■ WORK INSTRUCTION ■
In the data that follows, find the line containing "door key (151,501,128,68)"; then quote that line and every line after it, exactly, through the last one.

Start of INFORMATION PROVIDED

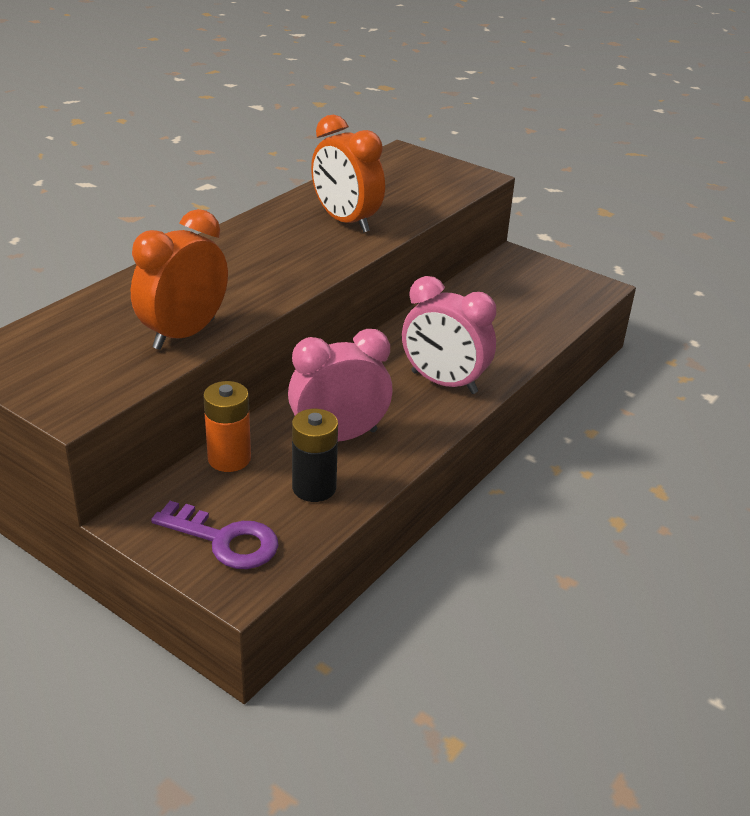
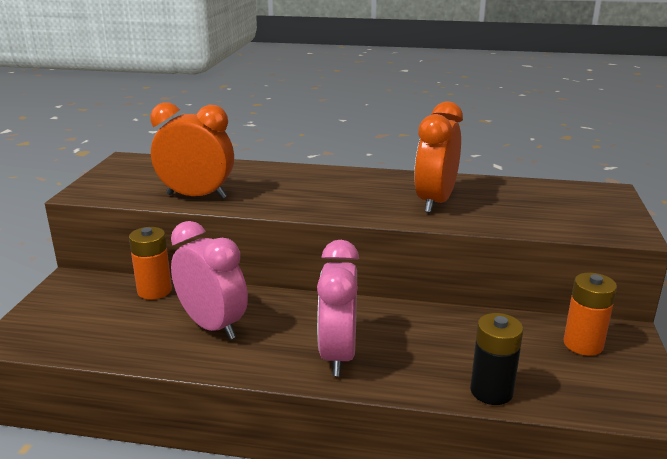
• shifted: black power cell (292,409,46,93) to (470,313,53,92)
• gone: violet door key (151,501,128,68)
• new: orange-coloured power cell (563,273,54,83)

End of INFORMATION PROVIDED

■ ANSWER SECTION ■
• gone: violet door key (151,501,128,68)
• new: orange-coloured power cell (563,273,54,83)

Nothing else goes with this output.